- Work instructions
Please copy each line of the records below that holds the word "brown".

Object position data

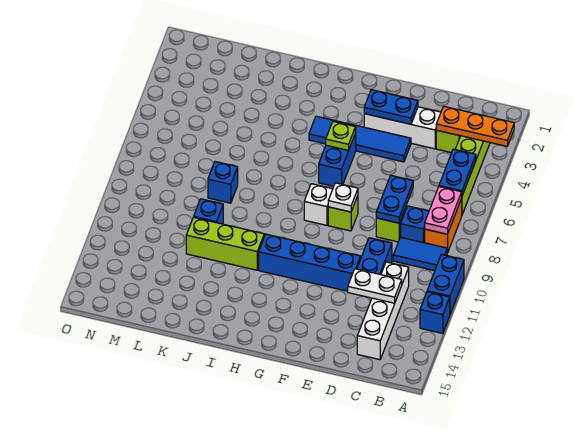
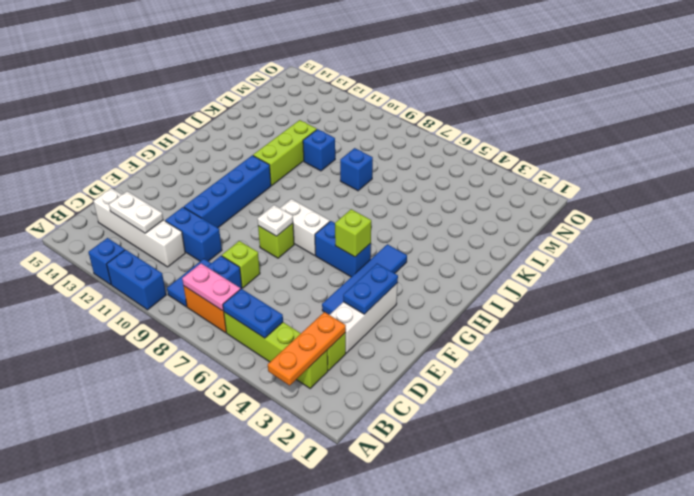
white 1x2 plate [348,269,402,303] -> white 1x2 plate turned to [109,191,163,233]
blue 1x2 plate [376,176,413,223] -> none
lime 1x1 plate [326,122,356,150] -> lime 1x1 brick [335,209,371,257]
white 1x1 brick [304,184,333,225] -> white 1x2 brick [280,199,330,255]

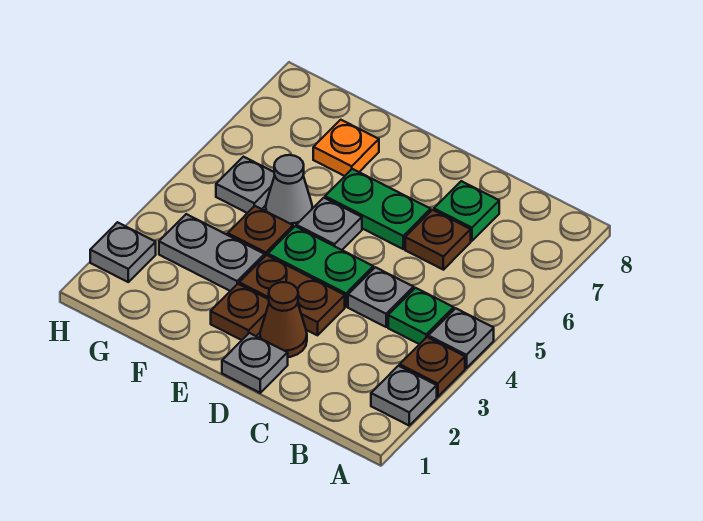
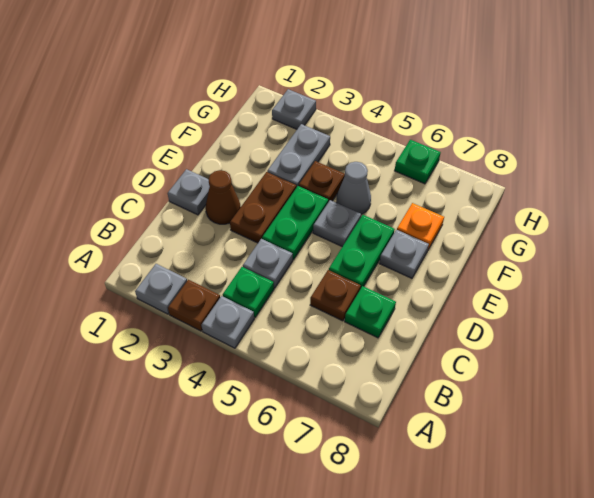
brown 1x1 plate [211,284,269,340] -> none
grey 1x1 plate [216,157,275,213] -> grey 1x1 plate moved to [379,230,429,278]
none -> green 1x1 plate [395,140,441,184]

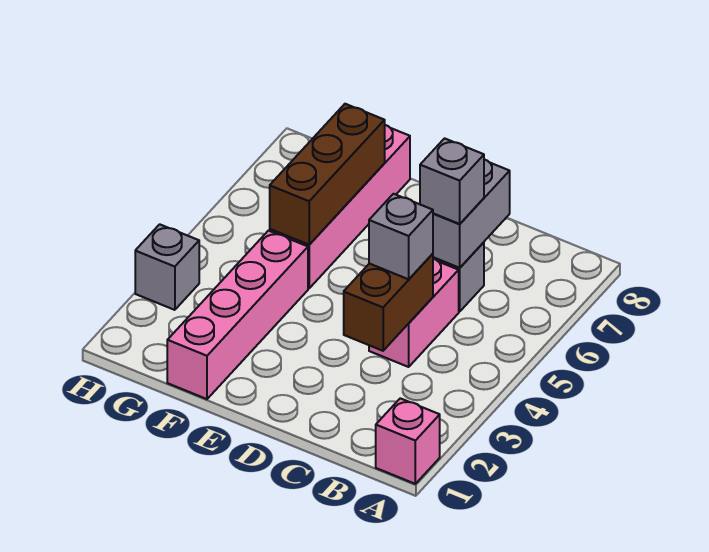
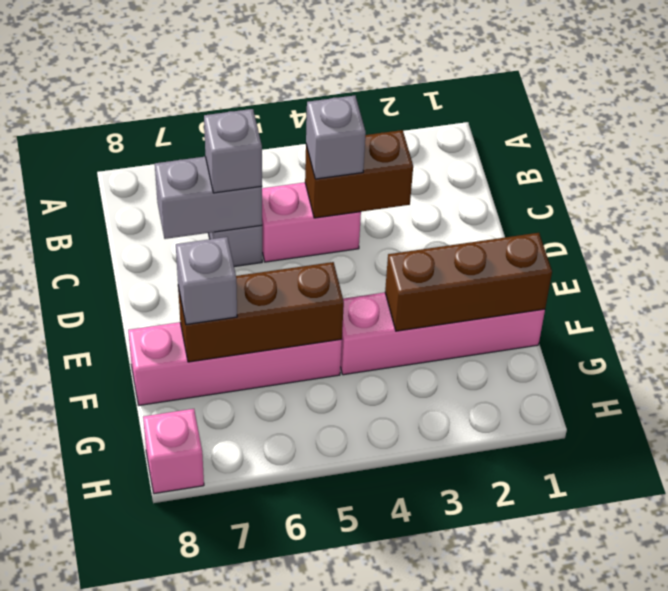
pink 1x1 brick [376,398,440,484] -> pink 1x1 brick moved to [143,409,204,494]
none -> brown 1x3 brick [385,233,552,331]
grey 1x1 brick [135,224,199,310] -> grey 1x1 brick moved to [176,237,237,324]

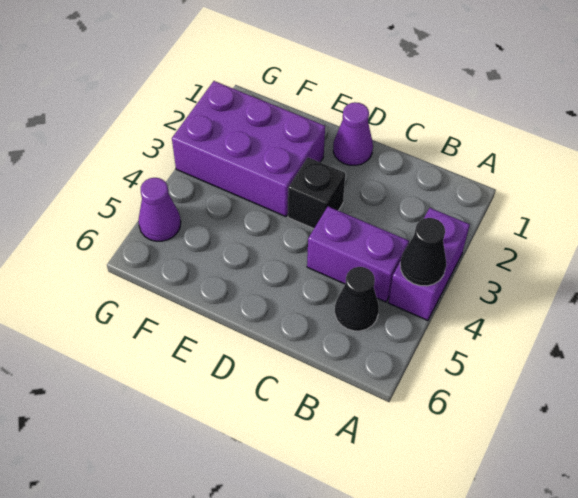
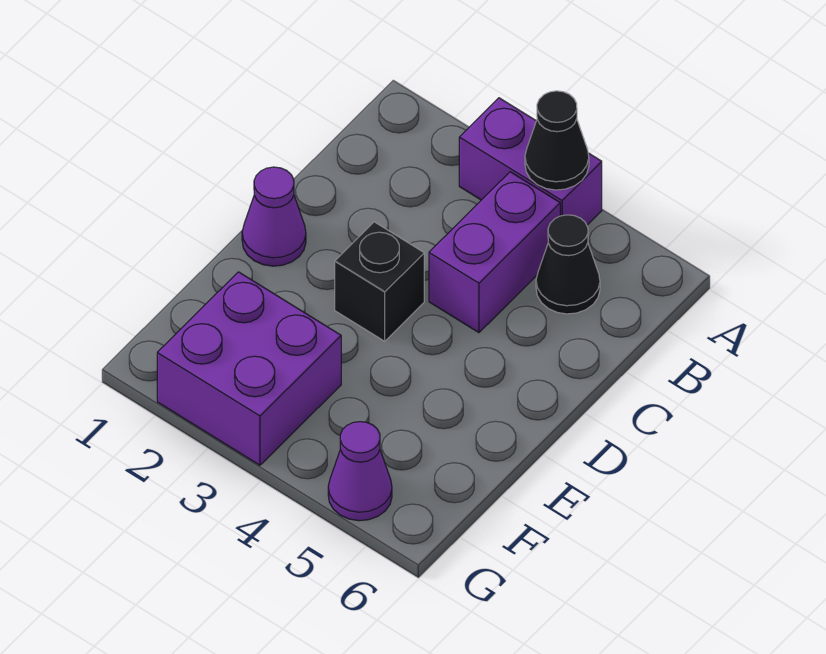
purple 2x3 brick [172,81,325,217] -> purple 2x2 brick [157,272,341,465]

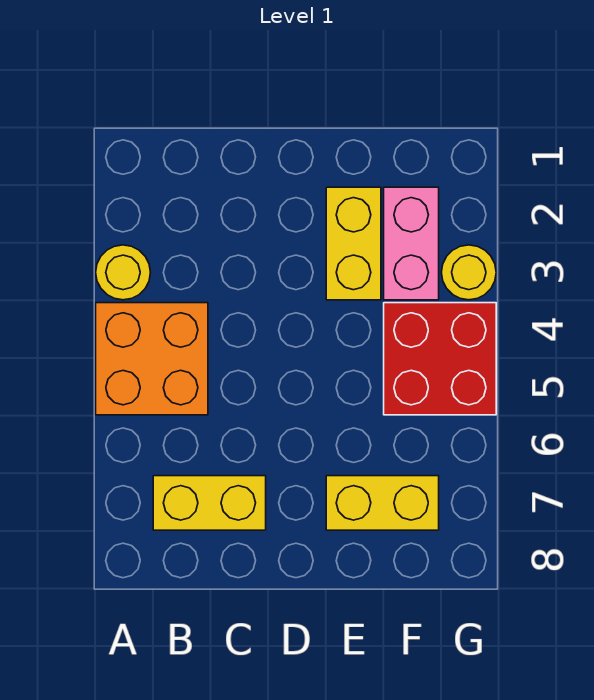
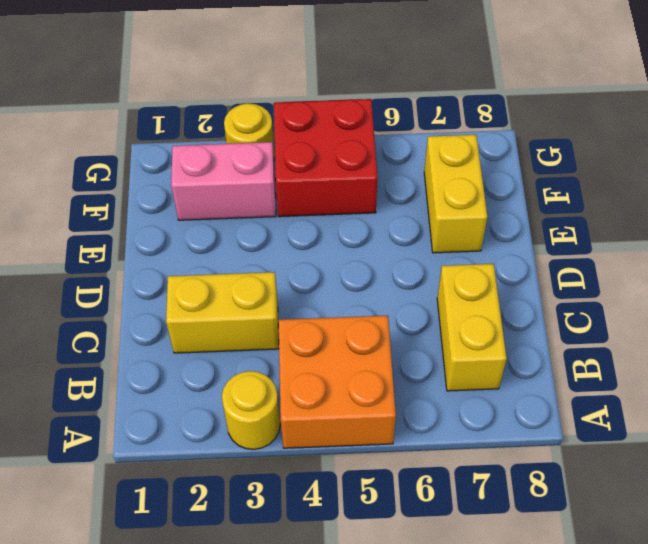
yellow 1x2 brick [326,187,381,300] -> yellow 1x2 brick moved to [166,272,279,353]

- Completed task
brown 1x1 plate [211,284,269,340] -> none
none -> brown 1x3 brick [385,233,552,331]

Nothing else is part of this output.